* **GIVEN RECORDS**:
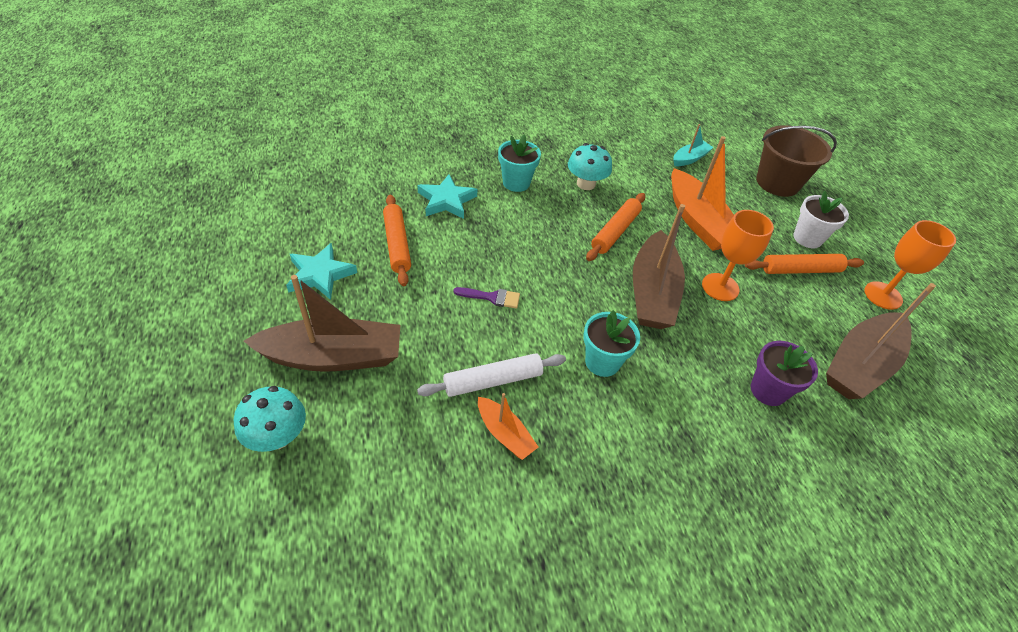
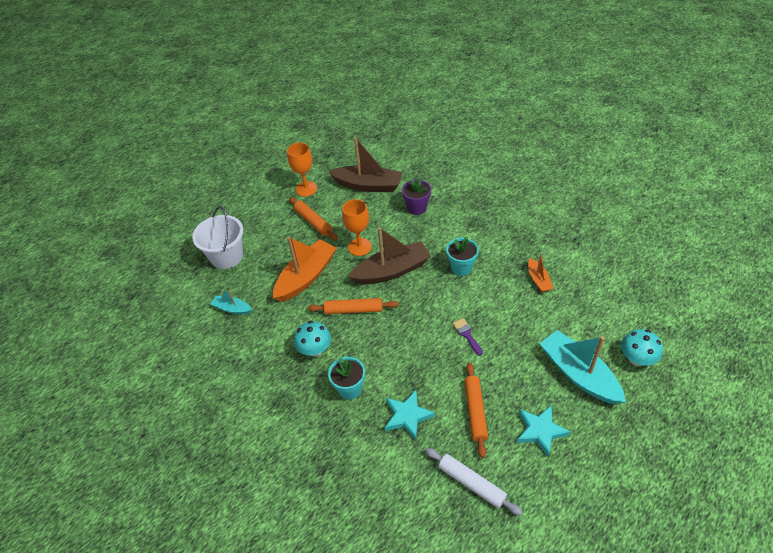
camera: 115 degrees left, 0 degrees up
brown boat [244,275,400,372] -> turquoise boat [539,330,626,404]
orange rolling pin [383,195,411,286] -> orange rolling pin turned 45 degrees counterclockwise [464,363,488,458]
white rolling pin [417,353,566,397] -> white rolling pin moved to [425,448,522,516]
orange boat [478,393,538,460] -> orange boat turned 150 degrees clockwise [528,253,554,292]
brown bucket [756,125,837,197] -> white bucket [192,207,243,269]
white flower pot [793,191,849,248] -> none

* **REQUEST**: After locating the line that contains "orange rolling pin [383,195,411,286]", print that line and every one after it through the last line of the listing, exactly.

* **TASK OUTPUT**:
orange rolling pin [383,195,411,286] -> orange rolling pin turned 45 degrees counterclockwise [464,363,488,458]
white rolling pin [417,353,566,397] -> white rolling pin moved to [425,448,522,516]
orange boat [478,393,538,460] -> orange boat turned 150 degrees clockwise [528,253,554,292]
brown bucket [756,125,837,197] -> white bucket [192,207,243,269]
white flower pot [793,191,849,248] -> none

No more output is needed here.